PROVIDED DATA
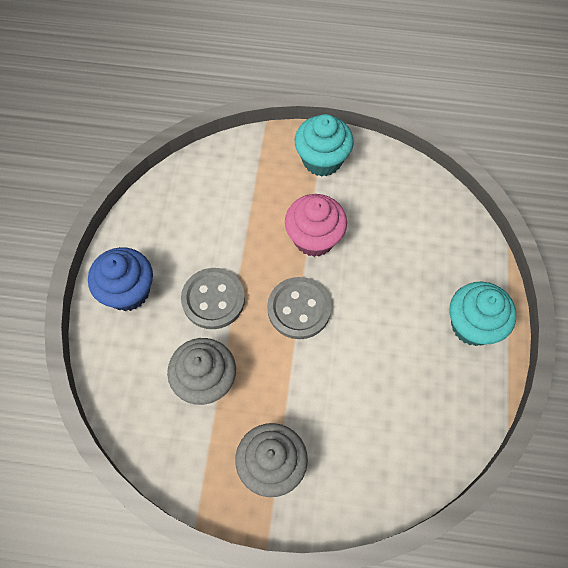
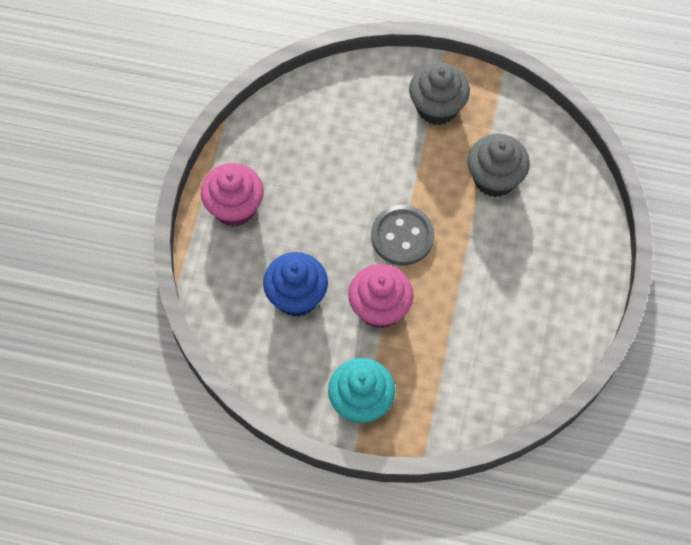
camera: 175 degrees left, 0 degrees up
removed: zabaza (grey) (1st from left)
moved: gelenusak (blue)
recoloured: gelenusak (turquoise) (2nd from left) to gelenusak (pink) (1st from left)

WORK TO BE COMPLETED
Your reply should be the full data above, copied exactly, with no pictures in it.

SOLUTION FOR THIS PROBLEM
camera: 175 degrees left, 0 degrees up
removed: zabaza (grey) (1st from left)
moved: gelenusak (blue)
recoloured: gelenusak (turquoise) (2nd from left) to gelenusak (pink) (1st from left)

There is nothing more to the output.